§ **Exercise objective**:
All records below are to be transcribed exactly, with every picture left out.

(Revision tracking records)
===
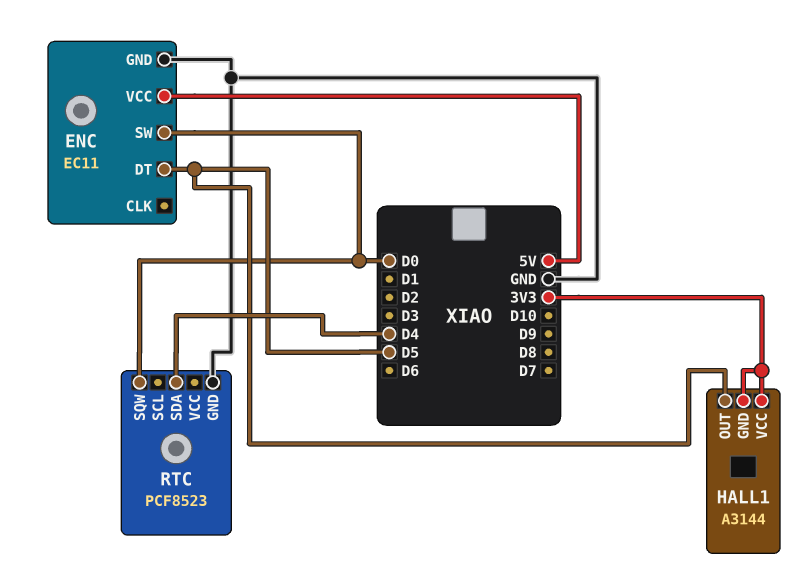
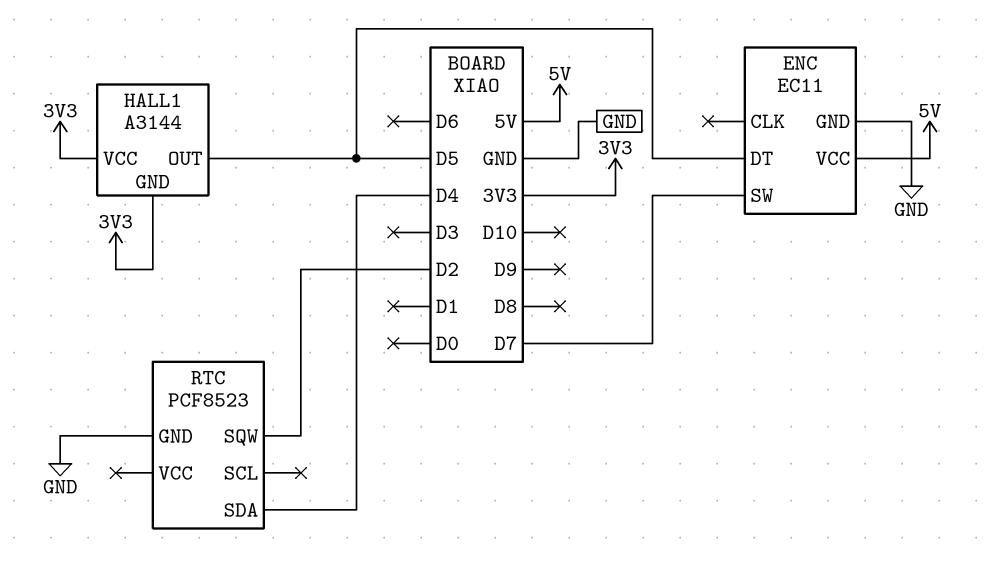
ENC pin SW: D0 -> D7
RTC pin SQW: D0 -> D2

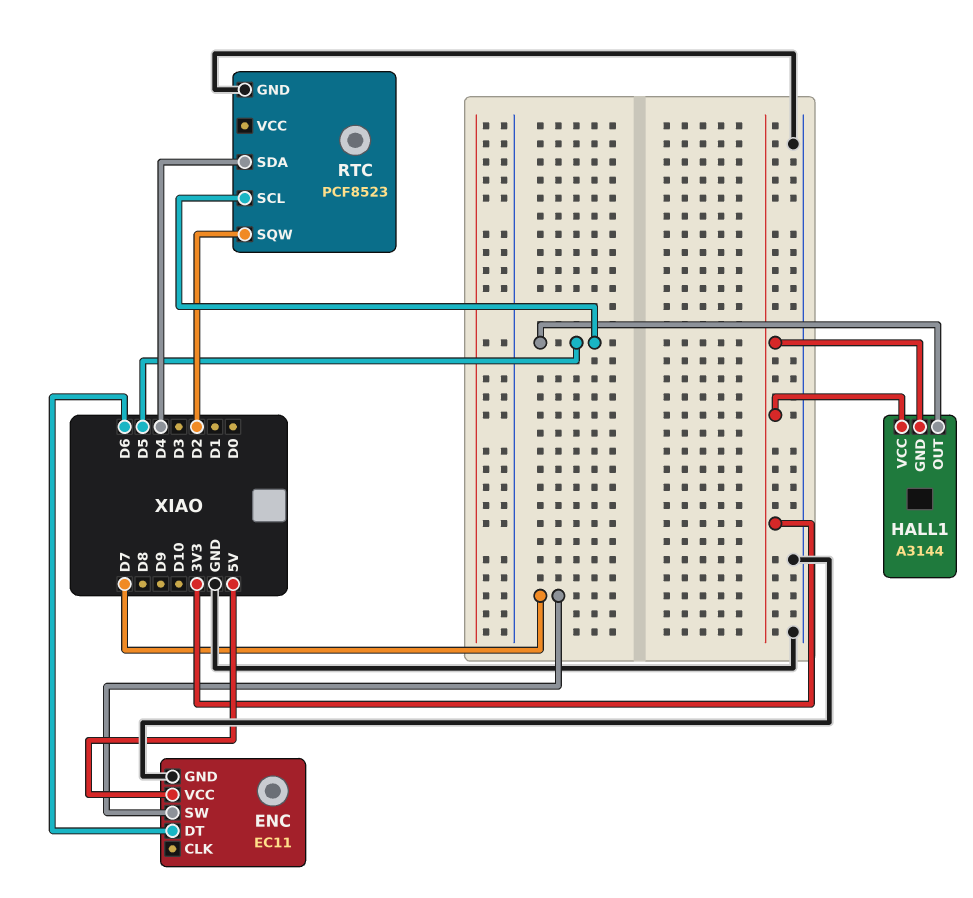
ENC pin DT: D5 -> D6
RTC pin SCL: none -> D5

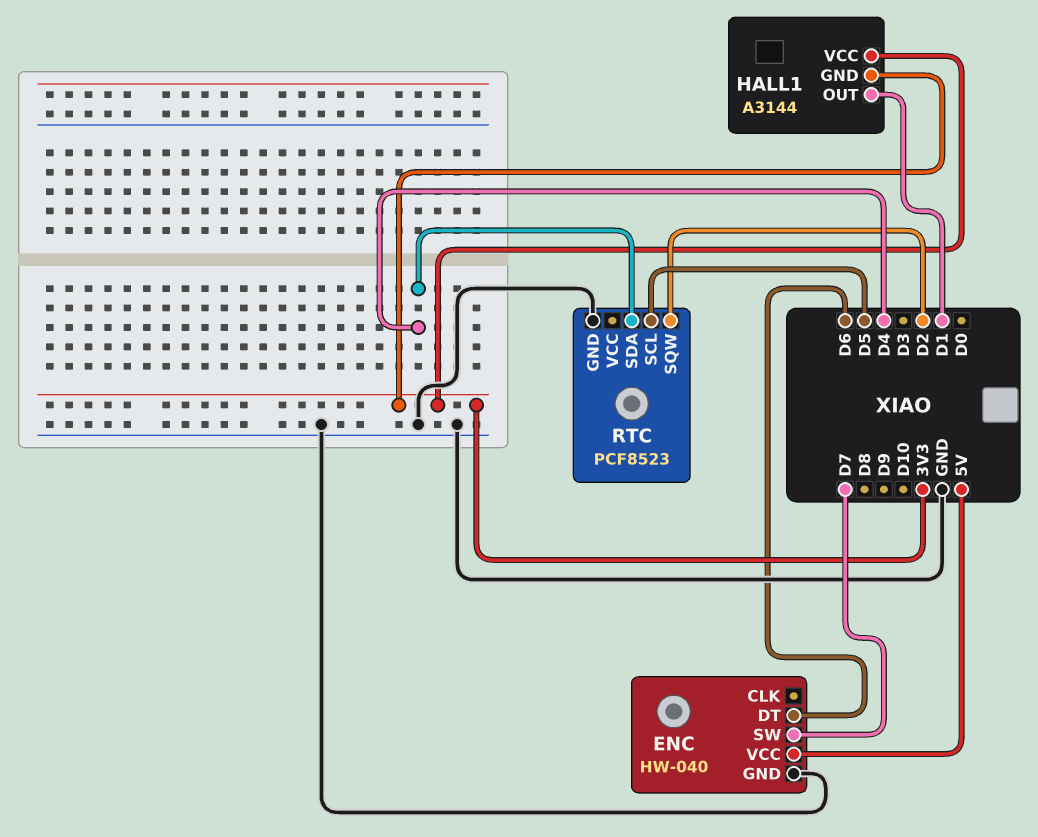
ENC: EC11 -> HW-040
HALL1 pin OUT: D5 -> D1

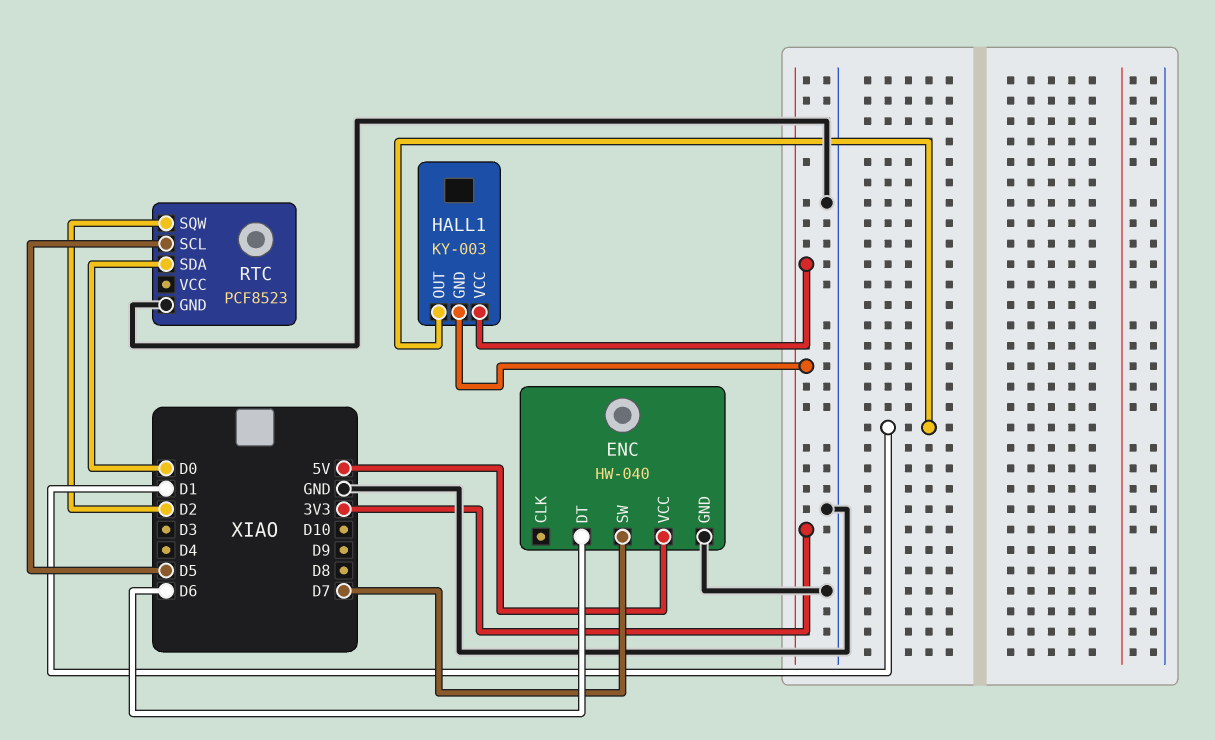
HALL1: A3144 -> KY-003
RTC pin SDA: D4 -> D0

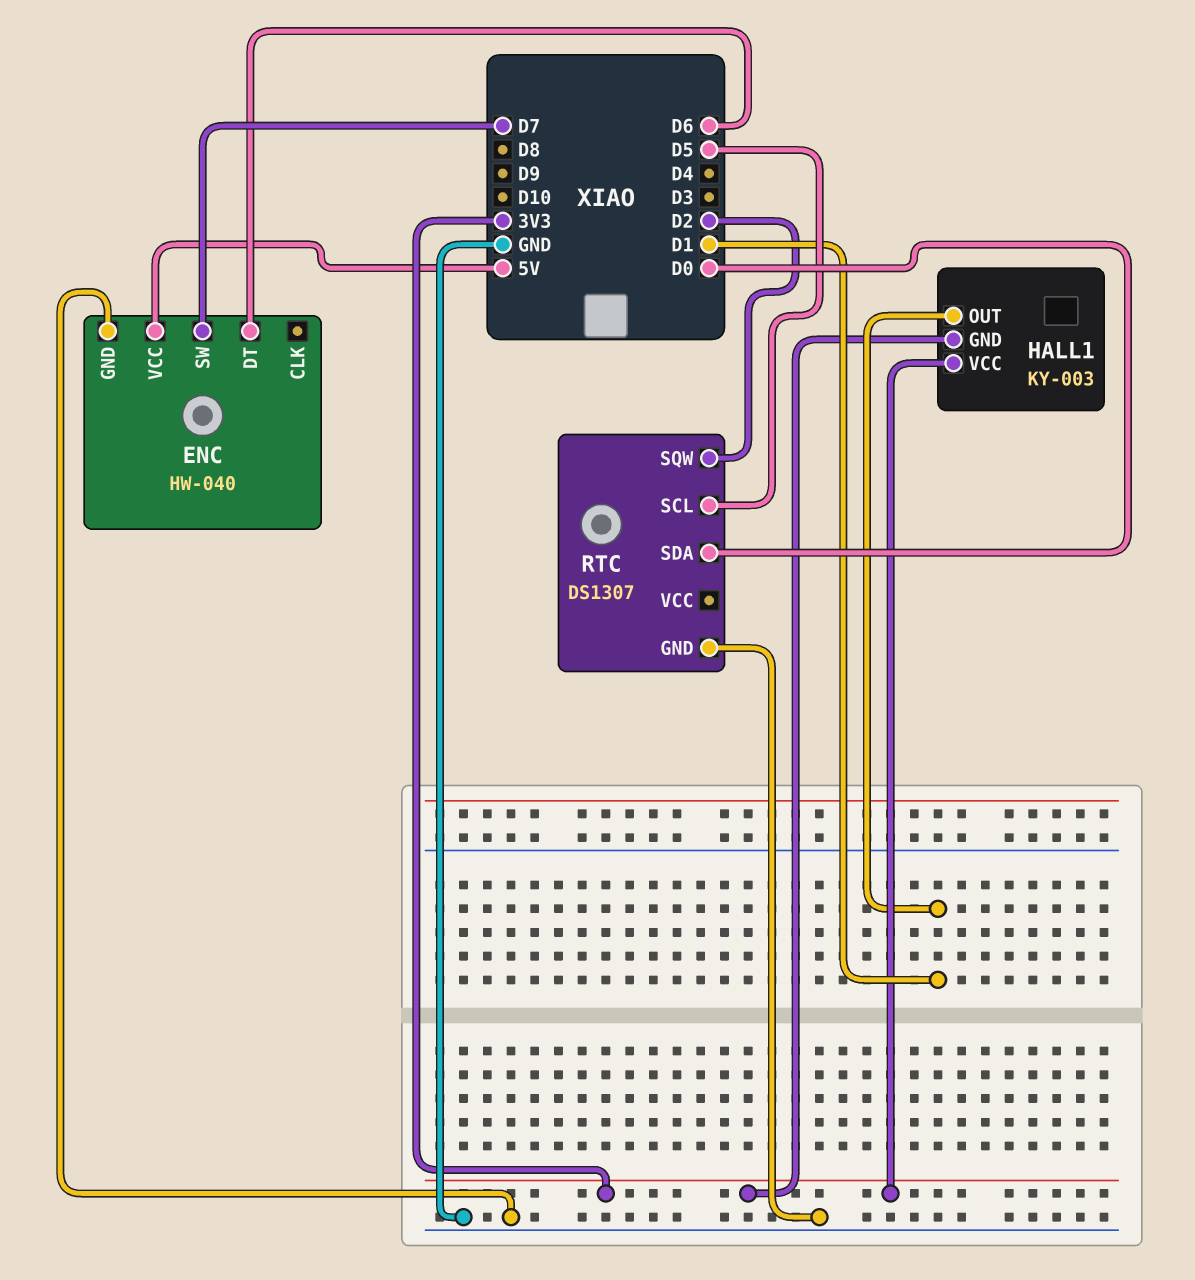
RTC: PCF8523 -> DS1307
===
§ **Problem solution**:
ENC pin SW: D0 -> D7
RTC pin SQW: D0 -> D2

ENC pin DT: D5 -> D6
RTC pin SCL: none -> D5

ENC: EC11 -> HW-040
HALL1 pin OUT: D5 -> D1

HALL1: A3144 -> KY-003
RTC pin SDA: D4 -> D0

RTC: PCF8523 -> DS1307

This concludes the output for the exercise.